Exercise aim.
Pictures stay out of the copy. Transcribe exactly, and only, the line with "C5: 100nF (N006, N009) -> none" through the last line of the entries below.

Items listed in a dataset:
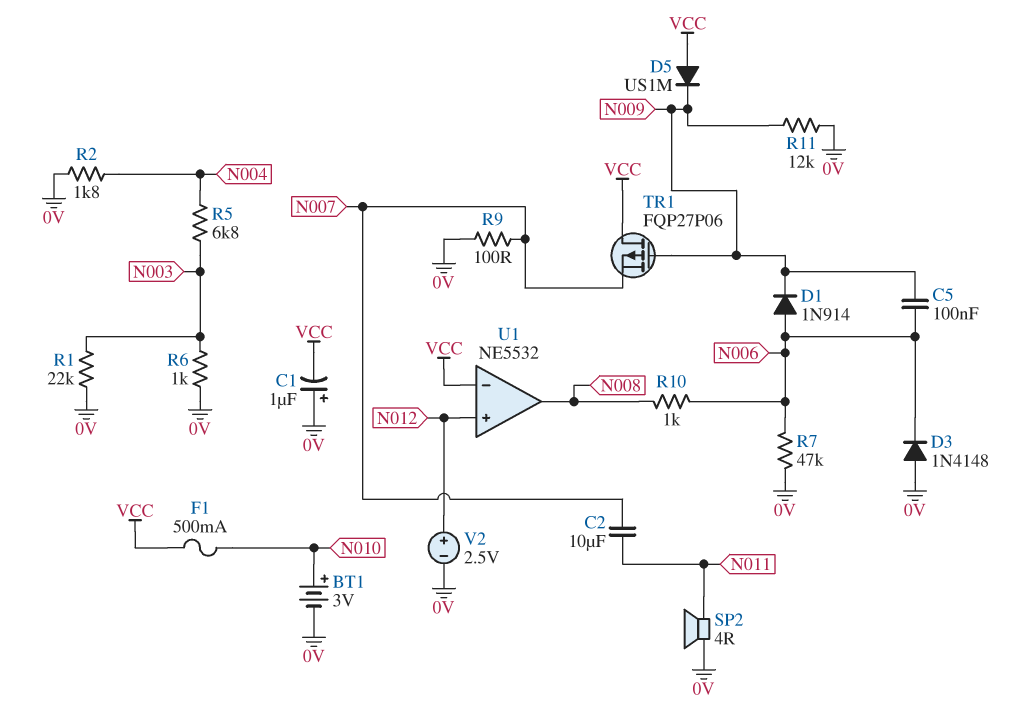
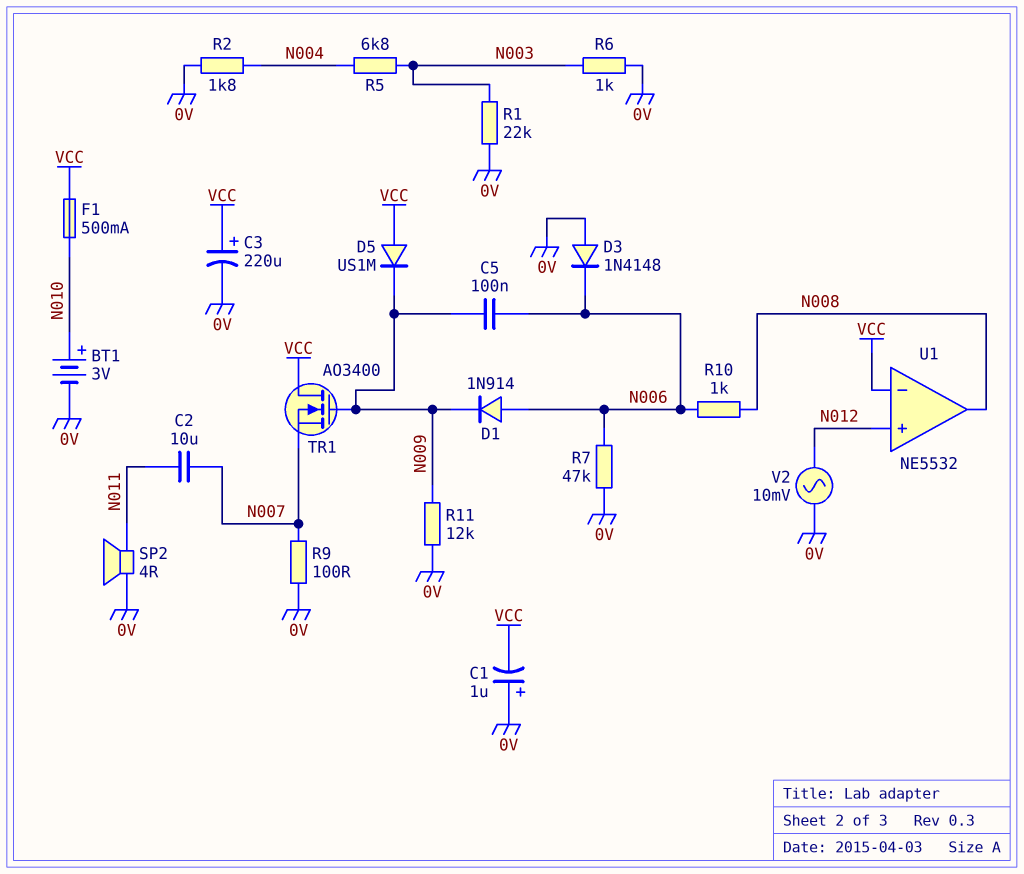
C3: none -> 220uF (plus VCC, minus 0V)
TR1: PMOS FQP27P06 (G N009, D VCC, S N007) -> NMOS AO3400 (G N009, D VCC, S N007)
V2: 2.5V (plus N012, minus 0V) -> AC 10mV (0V, N012)

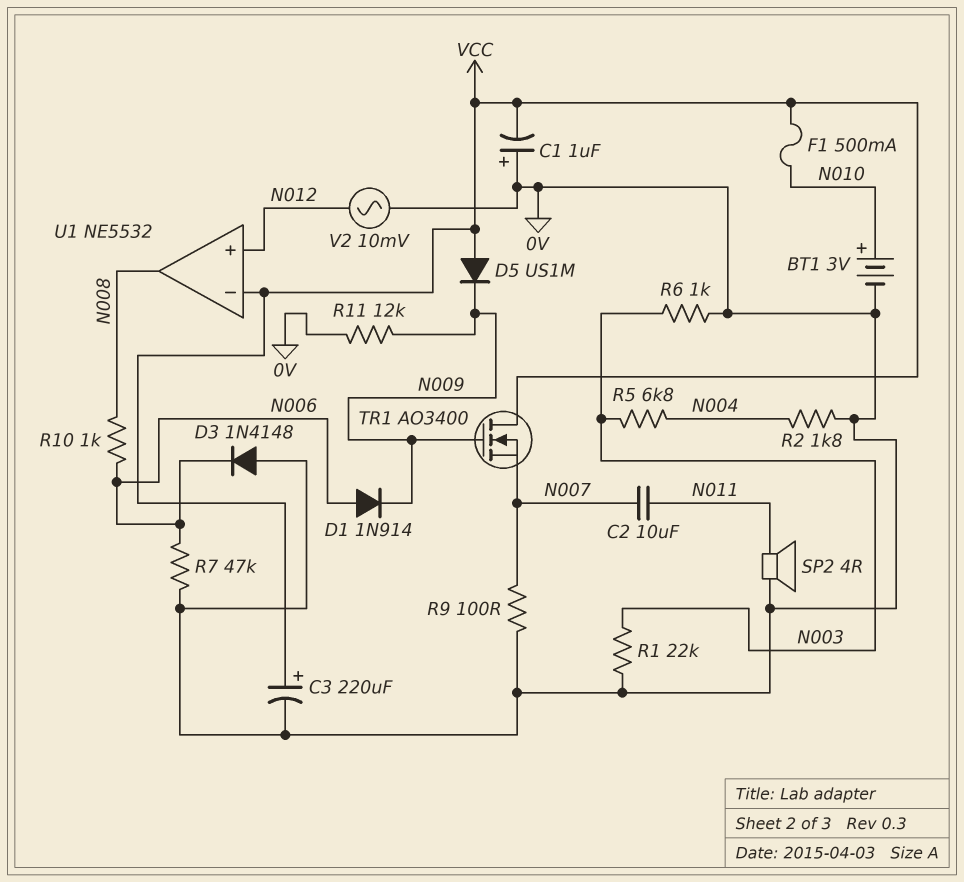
C5: 100nF (N006, N009) -> none

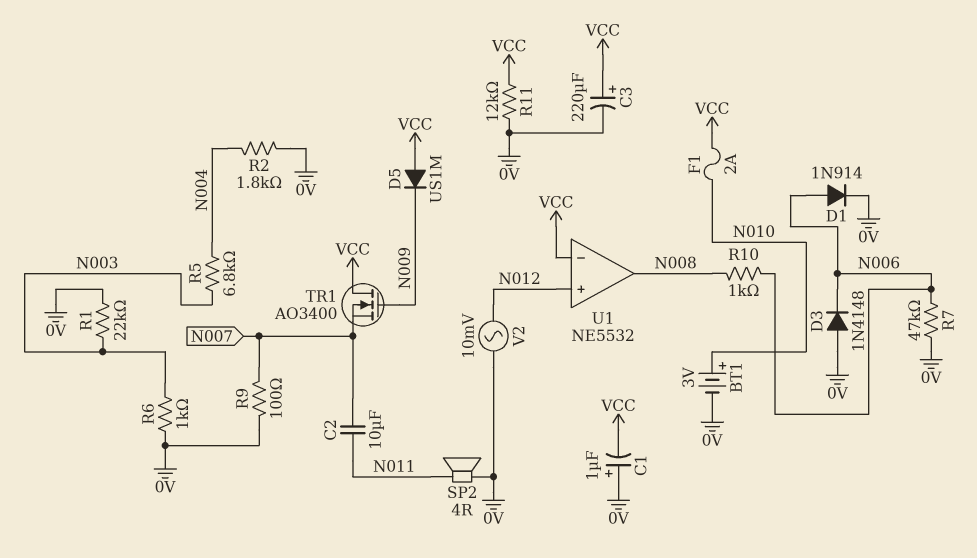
D1: diode 1N914 (A N006, K N009) -> diode 1N914 (A N006, K 0V)
F1: 500mA (N010, VCC) -> 2A (N010, VCC)
R11: 12k (0V, N009) -> 12k (0V, VCC)

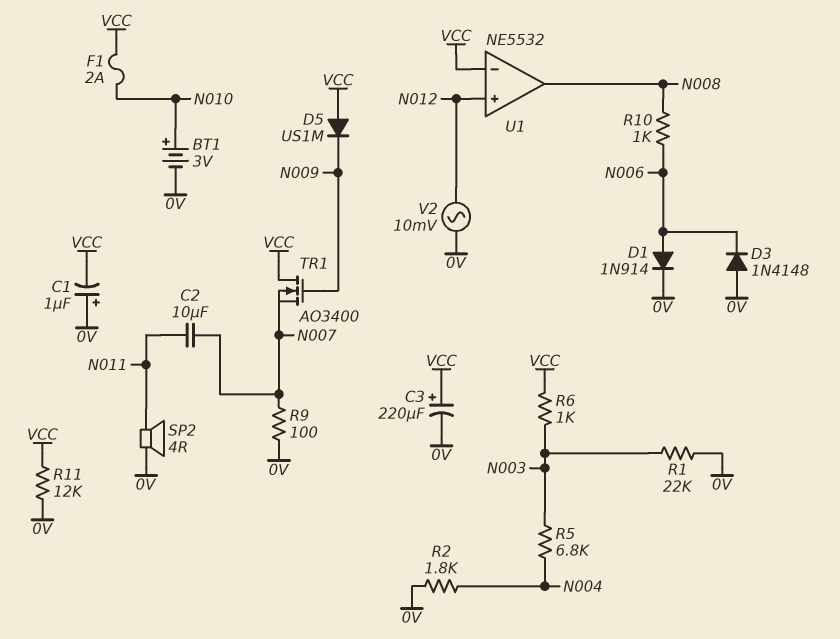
R6: 1k (0V, N003) -> 1k (N003, VCC)
R7: 47k (0V, N006) -> none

Answer.
C5: 100nF (N006, N009) -> none

D1: diode 1N914 (A N006, K N009) -> diode 1N914 (A N006, K 0V)
F1: 500mA (N010, VCC) -> 2A (N010, VCC)
R11: 12k (0V, N009) -> 12k (0V, VCC)

R6: 1k (0V, N003) -> 1k (N003, VCC)
R7: 47k (0V, N006) -> none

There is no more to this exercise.